_Listed entries_
Segment Open

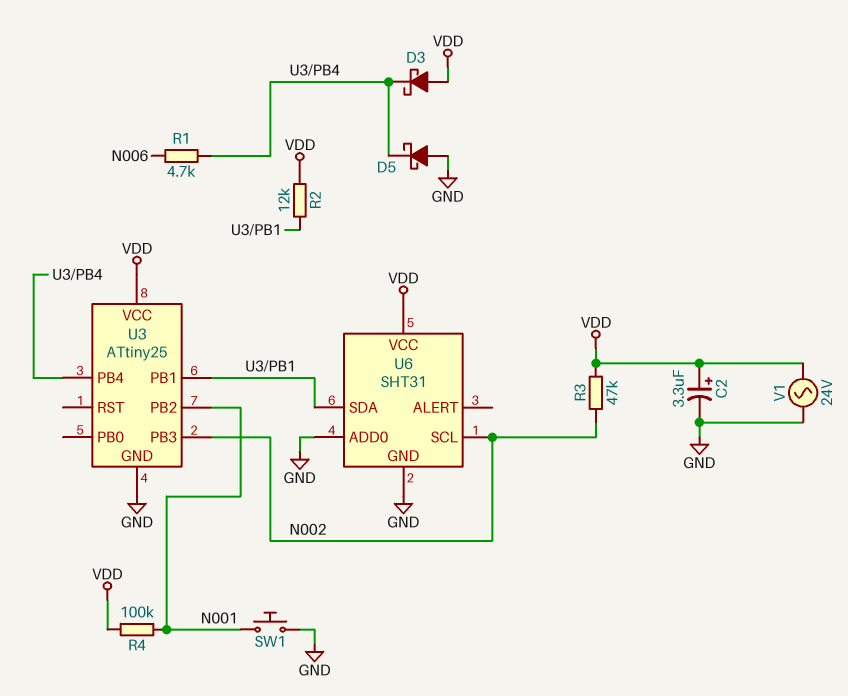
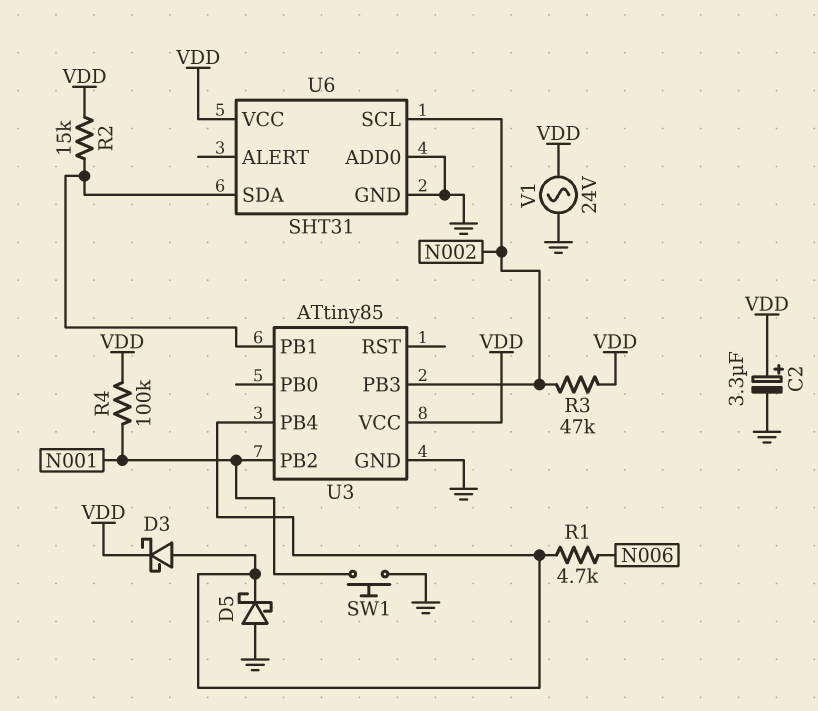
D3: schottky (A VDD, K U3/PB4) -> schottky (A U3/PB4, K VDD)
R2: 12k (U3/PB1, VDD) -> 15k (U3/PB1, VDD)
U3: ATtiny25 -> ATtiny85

Segment Closed
Segment Open

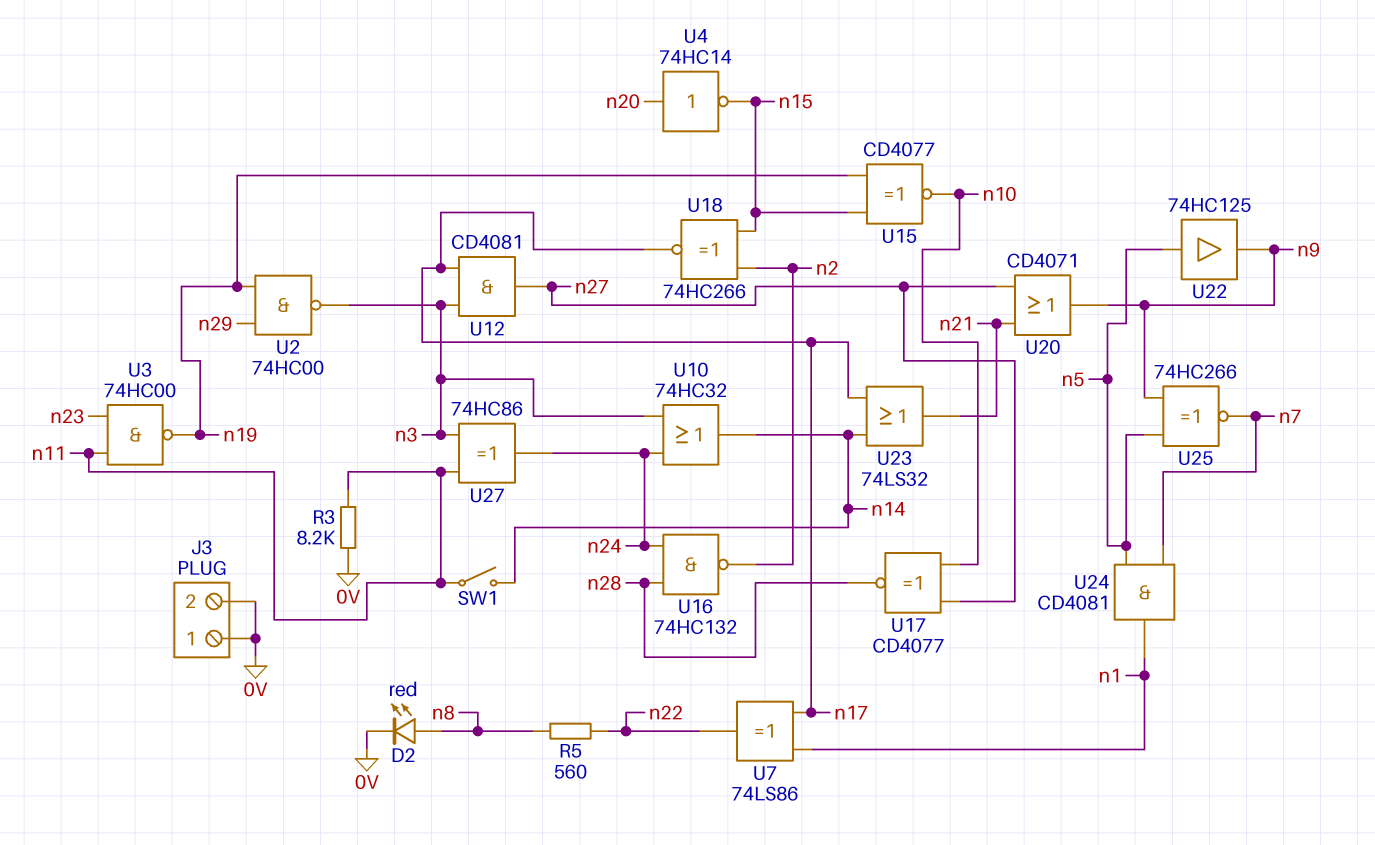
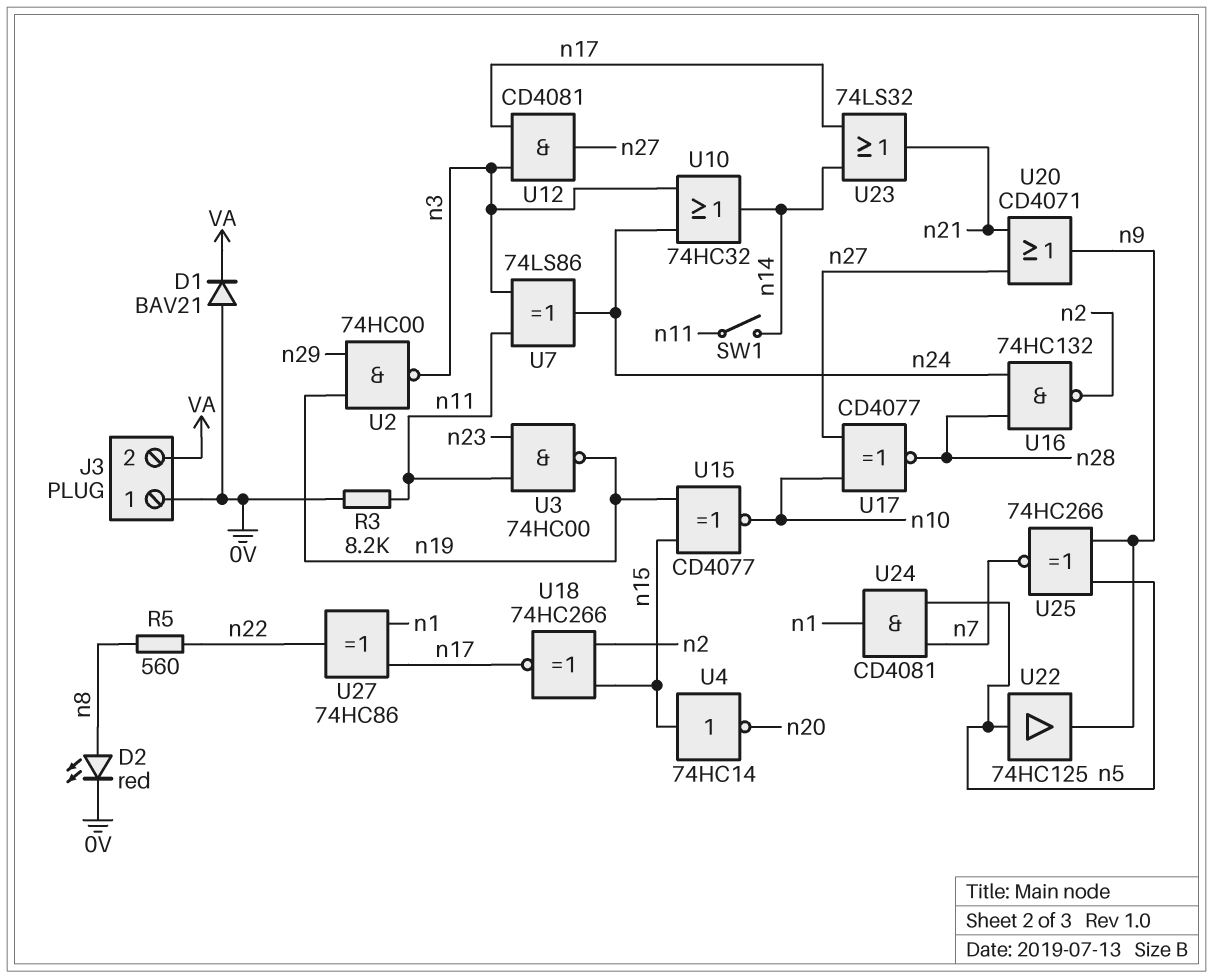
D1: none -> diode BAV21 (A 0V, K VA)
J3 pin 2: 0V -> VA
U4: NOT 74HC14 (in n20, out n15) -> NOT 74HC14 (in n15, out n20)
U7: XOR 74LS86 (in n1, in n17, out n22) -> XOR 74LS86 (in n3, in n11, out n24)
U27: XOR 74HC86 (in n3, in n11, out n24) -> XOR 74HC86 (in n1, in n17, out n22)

Segment Closed

_Work to be completed_
Copy back the listing above exactly, but only from the line with "U4: NOT 74HC14" through the line with "U27: XOR 74HC86", both ends included.

_Exercise answer_
U4: NOT 74HC14 (in n20, out n15) -> NOT 74HC14 (in n15, out n20)
U7: XOR 74LS86 (in n1, in n17, out n22) -> XOR 74LS86 (in n3, in n11, out n24)
U27: XOR 74HC86 (in n3, in n11, out n24) -> XOR 74HC86 (in n1, in n17, out n22)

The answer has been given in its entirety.